(Edit tracking data)

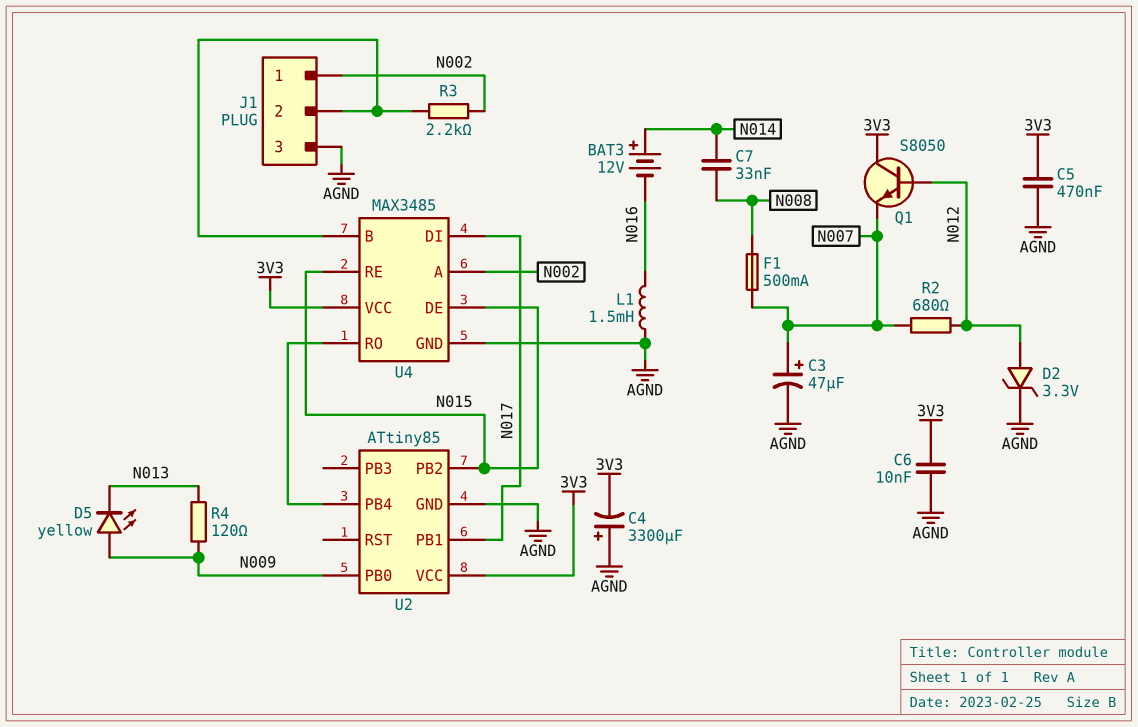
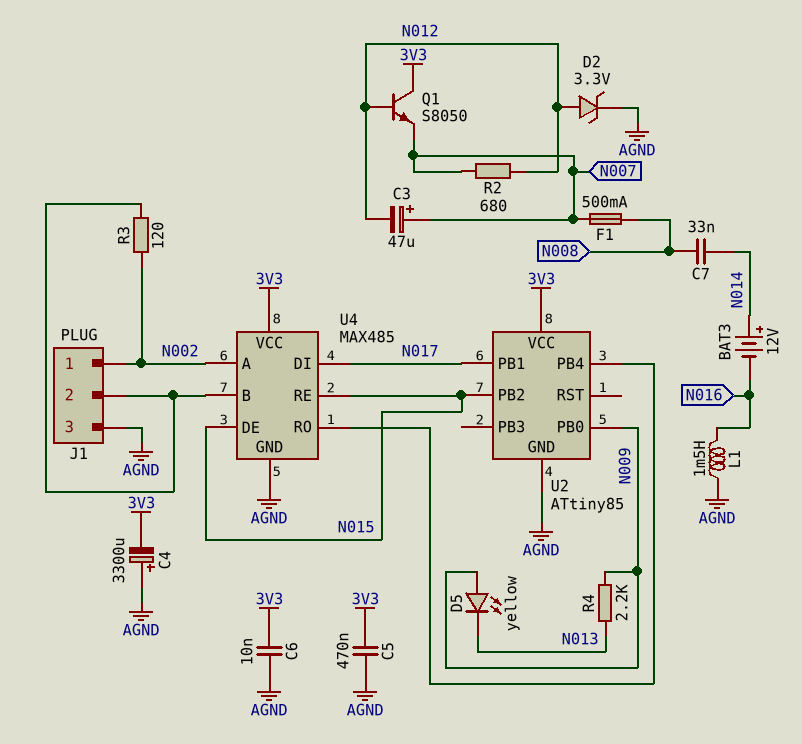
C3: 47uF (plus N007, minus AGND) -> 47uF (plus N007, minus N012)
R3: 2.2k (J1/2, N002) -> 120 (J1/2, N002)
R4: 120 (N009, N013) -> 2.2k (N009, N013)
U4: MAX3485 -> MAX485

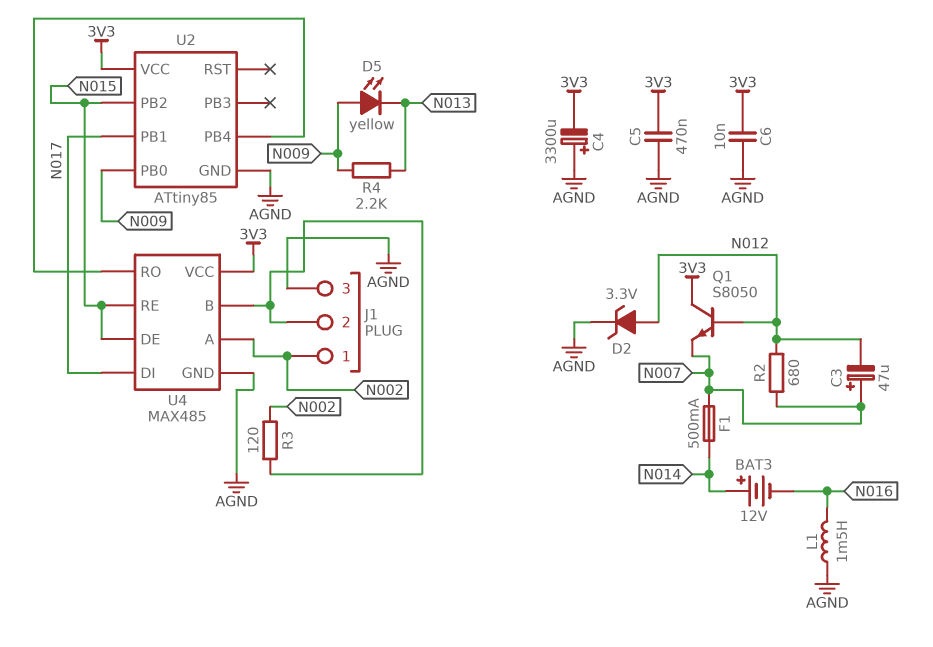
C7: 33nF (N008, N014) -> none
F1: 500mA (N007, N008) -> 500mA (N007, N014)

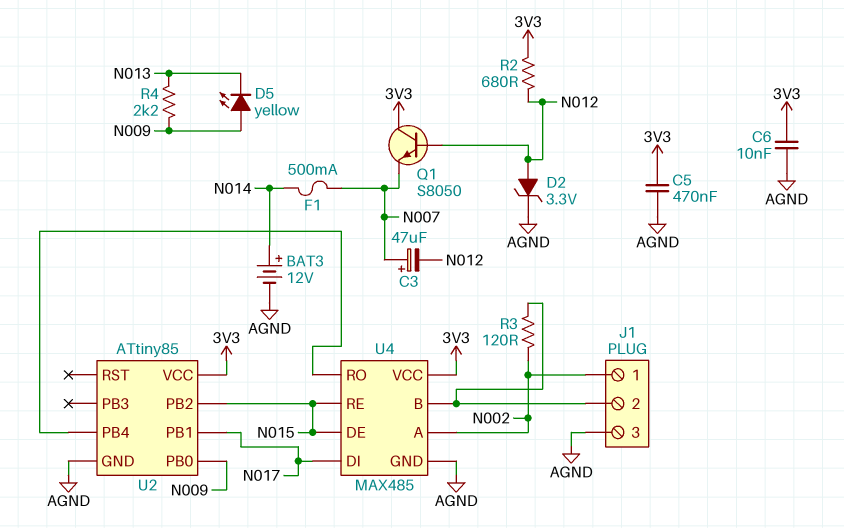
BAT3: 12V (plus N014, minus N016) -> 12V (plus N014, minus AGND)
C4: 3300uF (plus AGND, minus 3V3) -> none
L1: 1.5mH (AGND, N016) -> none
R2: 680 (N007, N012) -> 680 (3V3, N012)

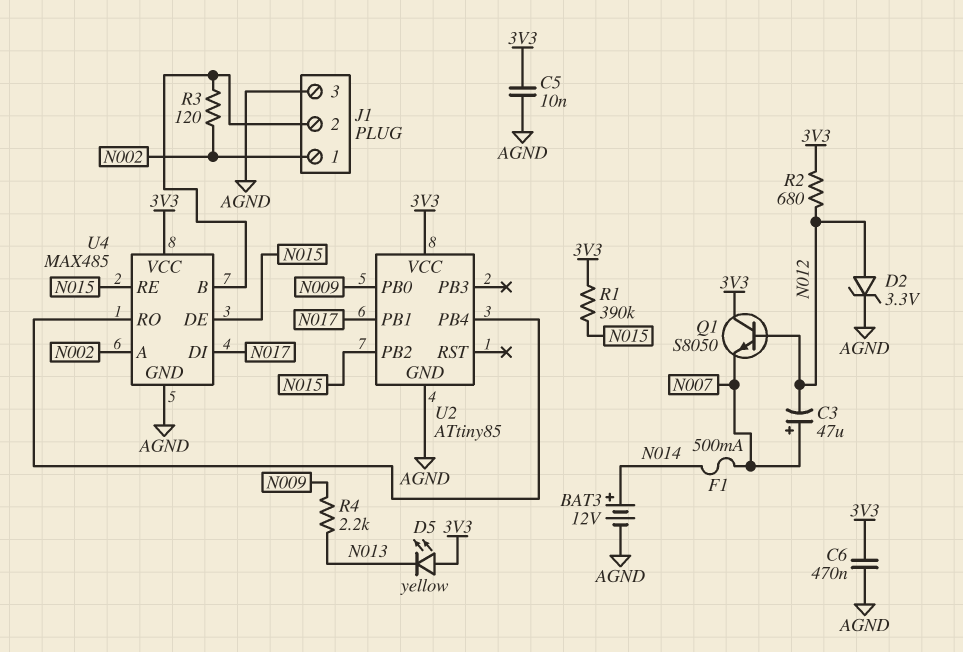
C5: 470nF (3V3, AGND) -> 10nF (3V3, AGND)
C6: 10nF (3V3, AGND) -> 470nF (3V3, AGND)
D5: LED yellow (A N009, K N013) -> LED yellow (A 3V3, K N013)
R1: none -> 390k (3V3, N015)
* * *
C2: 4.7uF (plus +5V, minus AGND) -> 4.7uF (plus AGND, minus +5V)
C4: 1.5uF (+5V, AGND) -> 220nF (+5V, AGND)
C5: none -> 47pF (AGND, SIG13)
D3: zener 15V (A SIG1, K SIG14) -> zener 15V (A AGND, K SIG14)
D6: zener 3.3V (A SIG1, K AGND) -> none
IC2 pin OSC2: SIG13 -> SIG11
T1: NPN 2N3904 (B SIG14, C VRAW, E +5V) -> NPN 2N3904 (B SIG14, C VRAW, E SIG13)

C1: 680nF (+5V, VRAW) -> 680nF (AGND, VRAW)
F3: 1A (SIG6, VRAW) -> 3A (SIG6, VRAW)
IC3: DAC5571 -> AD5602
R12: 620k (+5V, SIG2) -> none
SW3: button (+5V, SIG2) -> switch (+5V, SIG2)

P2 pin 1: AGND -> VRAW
* * *
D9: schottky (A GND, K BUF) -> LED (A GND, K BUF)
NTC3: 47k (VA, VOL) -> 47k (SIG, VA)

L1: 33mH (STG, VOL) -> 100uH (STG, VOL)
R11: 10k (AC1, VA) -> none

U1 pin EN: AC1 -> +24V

=== REQUIRED WORK ===
Return only the lines between the one holding "C5: none -> 47pF (AGND, SIG13)" and the one holding "P2 pin 1: AGND -> VRAW", inclusive, exactly as they appear above.

=== TASK RESPONSE ===
C5: none -> 47pF (AGND, SIG13)
D3: zener 15V (A SIG1, K SIG14) -> zener 15V (A AGND, K SIG14)
D6: zener 3.3V (A SIG1, K AGND) -> none
IC2 pin OSC2: SIG13 -> SIG11
T1: NPN 2N3904 (B SIG14, C VRAW, E +5V) -> NPN 2N3904 (B SIG14, C VRAW, E SIG13)

C1: 680nF (+5V, VRAW) -> 680nF (AGND, VRAW)
F3: 1A (SIG6, VRAW) -> 3A (SIG6, VRAW)
IC3: DAC5571 -> AD5602
R12: 620k (+5V, SIG2) -> none
SW3: button (+5V, SIG2) -> switch (+5V, SIG2)

P2 pin 1: AGND -> VRAW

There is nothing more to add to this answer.